Required action -> Omit the pictures and return every entry exactly as written.

[Image change detection data]
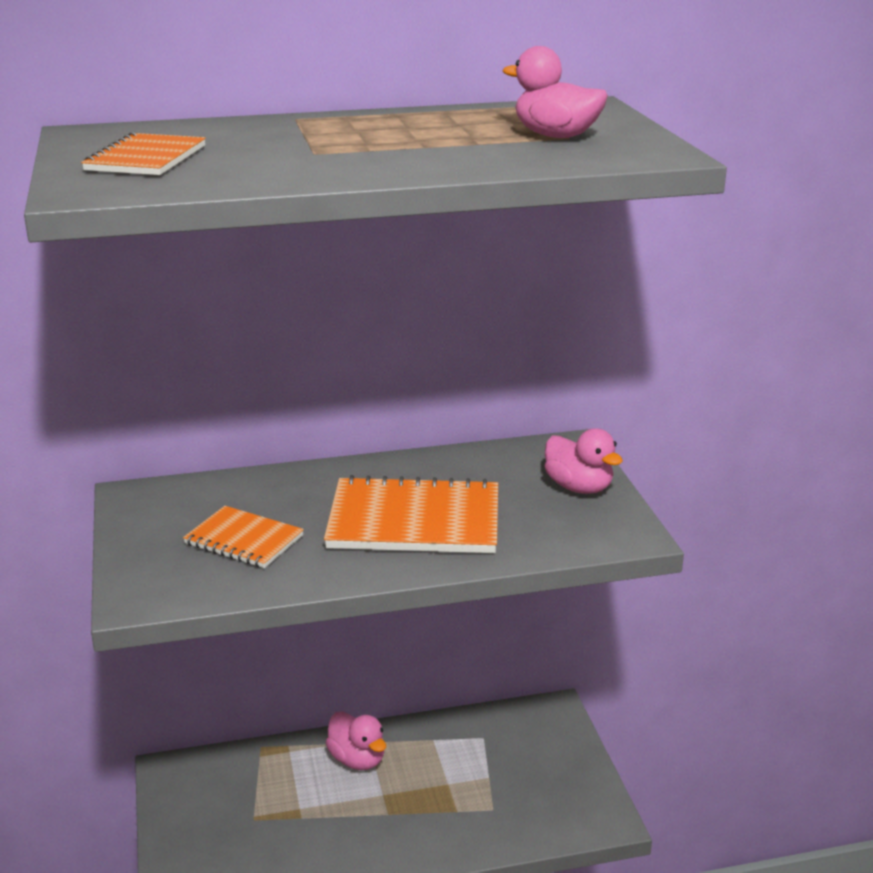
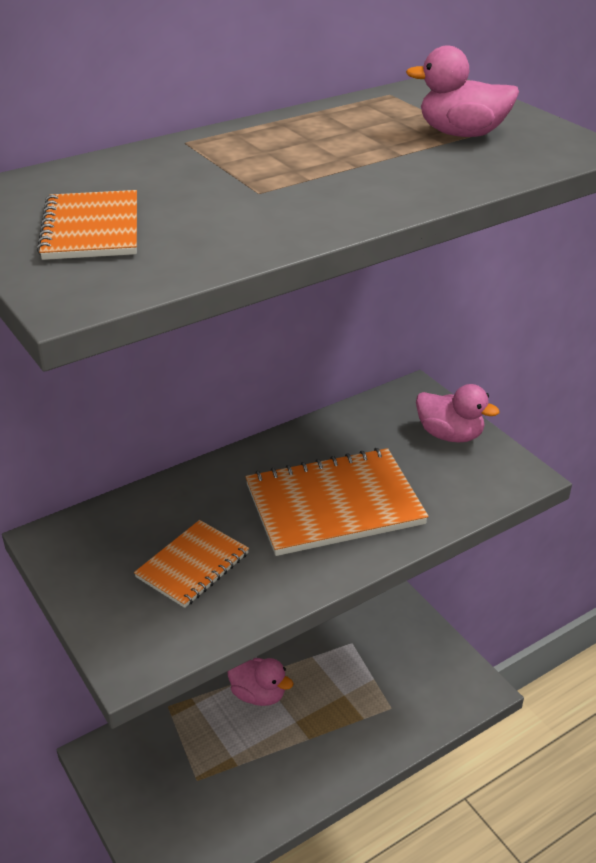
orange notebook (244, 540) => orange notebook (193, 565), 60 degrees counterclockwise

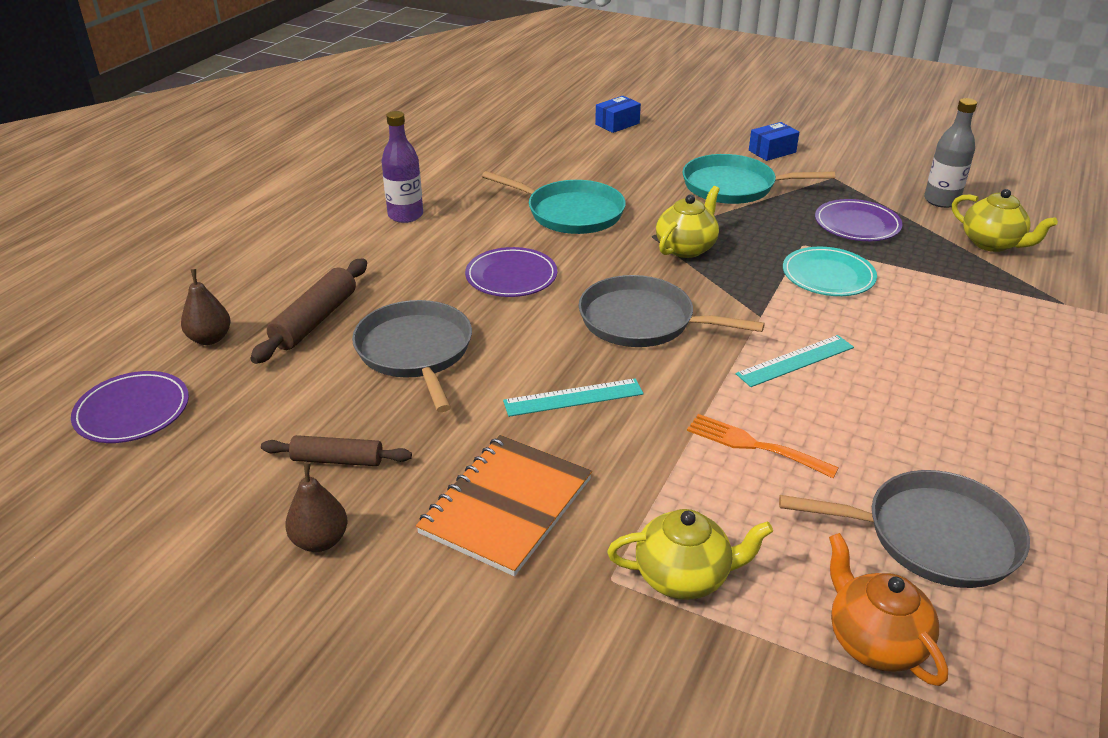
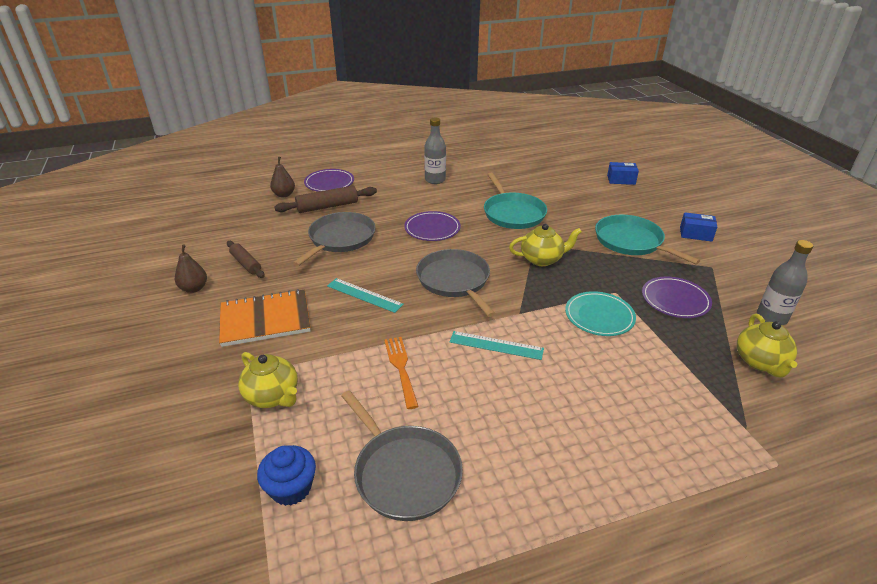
purple plate (132, 411) => purple plate (329, 183), shifted
purple bottle (405, 215) => grey bottle (435, 180)
orange teapot (874, 641) => blue cupcake (291, 488)

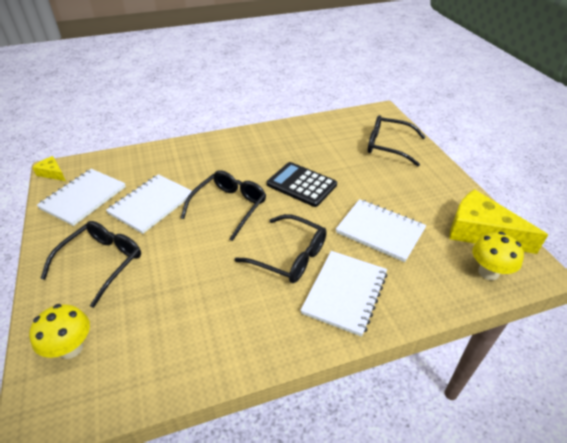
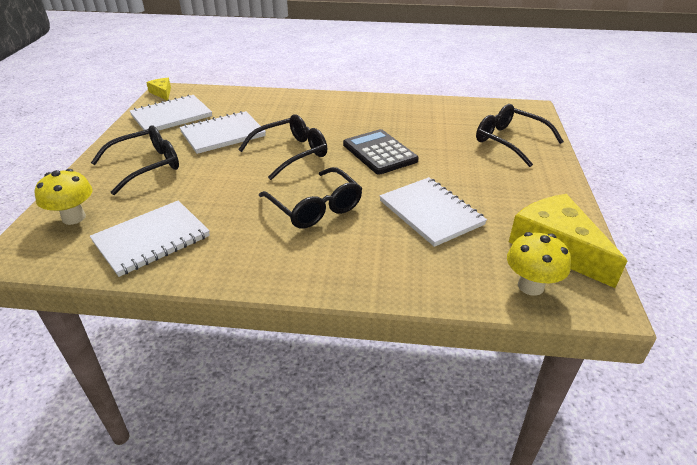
white notebook (345, 293) => white notebook (152, 239), shifted

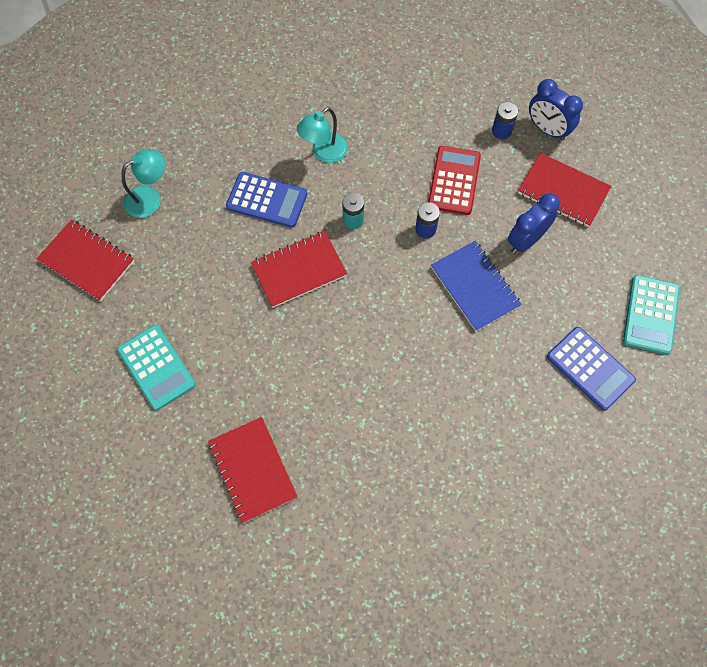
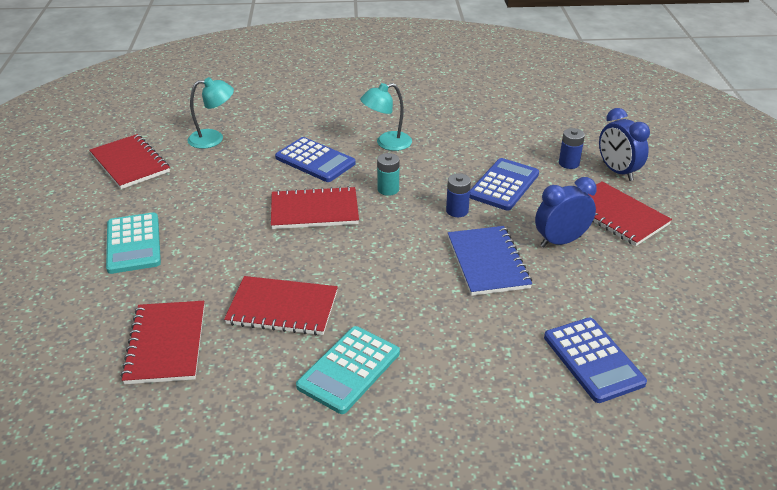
red calculator (454, 181) => blue calculator (503, 185)
turquoise calculator (650, 315) => turquoise calculator (349, 370), shifted
nothing => red notebook (282, 308)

Answer section ->
orange notebook (244, 540) => orange notebook (193, 565), 60 degrees counterclockwise

purple plate (132, 411) => purple plate (329, 183), shifted
purple bottle (405, 215) => grey bottle (435, 180)
orange teapot (874, 641) => blue cupcake (291, 488)

white notebook (345, 293) => white notebook (152, 239), shifted

red calculator (454, 181) => blue calculator (503, 185)
turquoise calculator (650, 315) => turquoise calculator (349, 370), shifted
nothing => red notebook (282, 308)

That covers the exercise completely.